PROBLEM TO WORK ON: Of the lines below, reproduce exactly those from the line containing "D1: none -> zener (A W4, K IN1)" to the end, including both the first and the last.

INPUT MATERIAL:
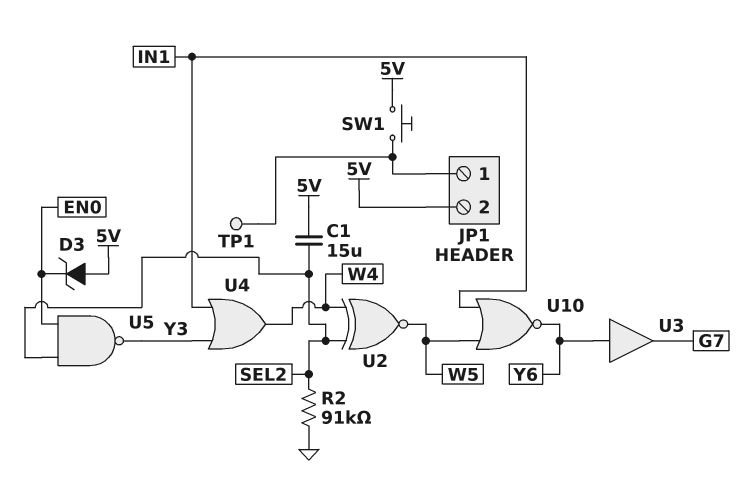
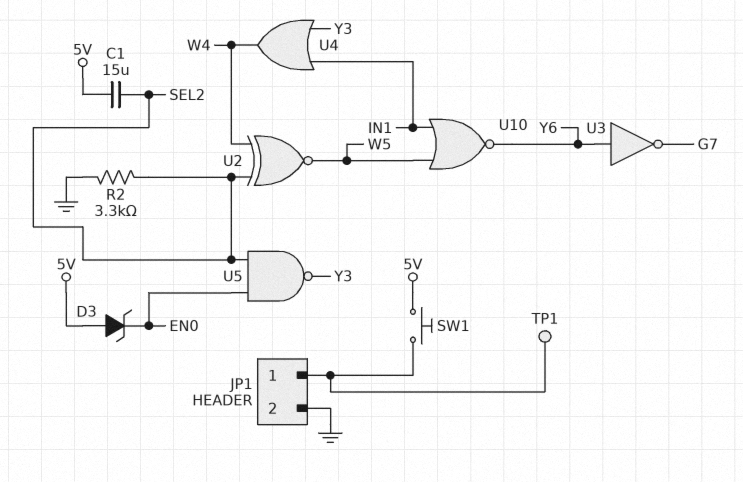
JP1 pin 2: 5V -> GND
R2: 91k (GND, SEL2) -> 3.3k (GND, SEL2)
U3: buffer (in Y6, out G7) -> NOT (in Y6, out G7)

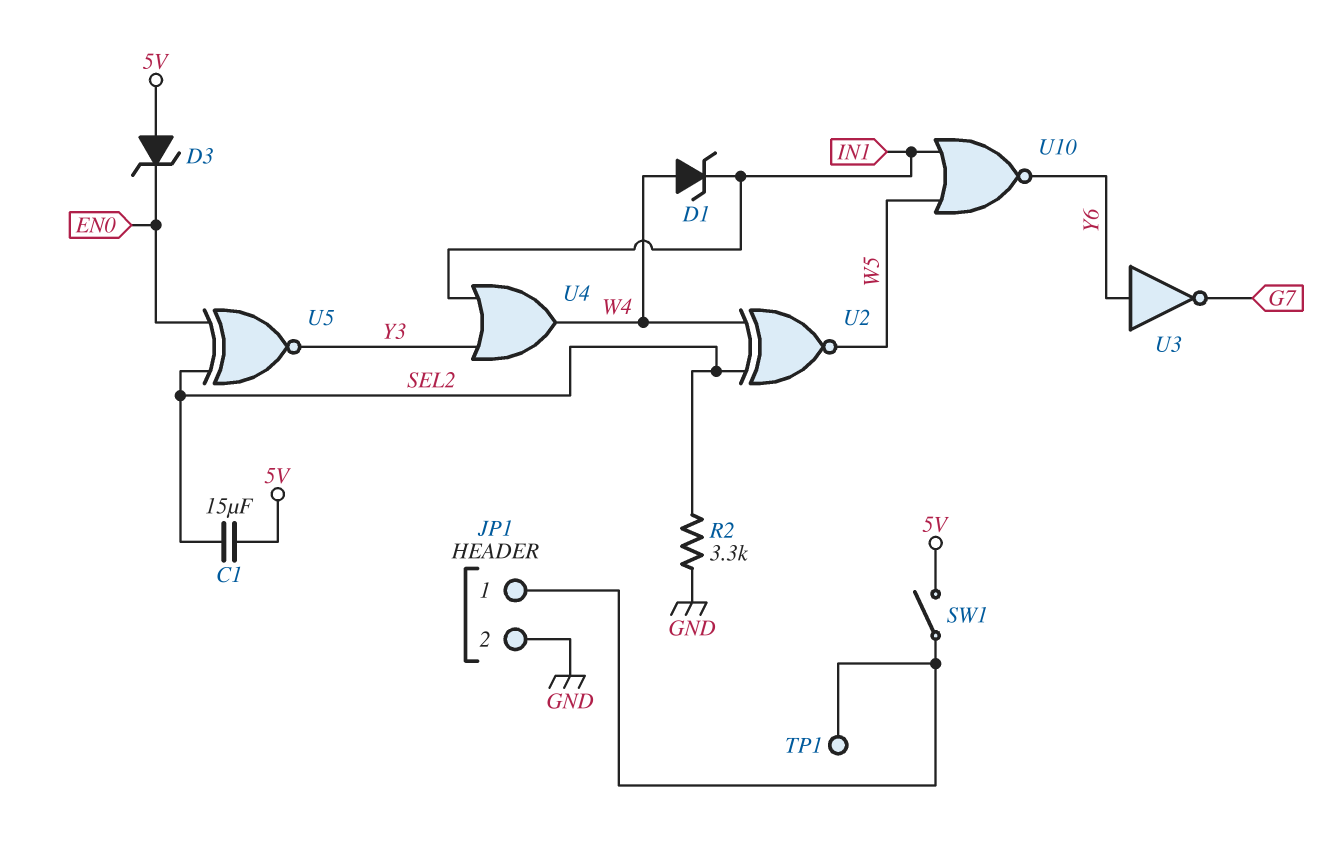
D1: none -> zener (A W4, K IN1)
SW1: button (5V, JP1/1) -> switch (5V, JP1/1)
U5: NAND (in EN0, in SEL2, out Y3) -> XNOR (in EN0, in SEL2, out Y3)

ANSWER BOX:
D1: none -> zener (A W4, K IN1)
SW1: button (5V, JP1/1) -> switch (5V, JP1/1)
U5: NAND (in EN0, in SEL2, out Y3) -> XNOR (in EN0, in SEL2, out Y3)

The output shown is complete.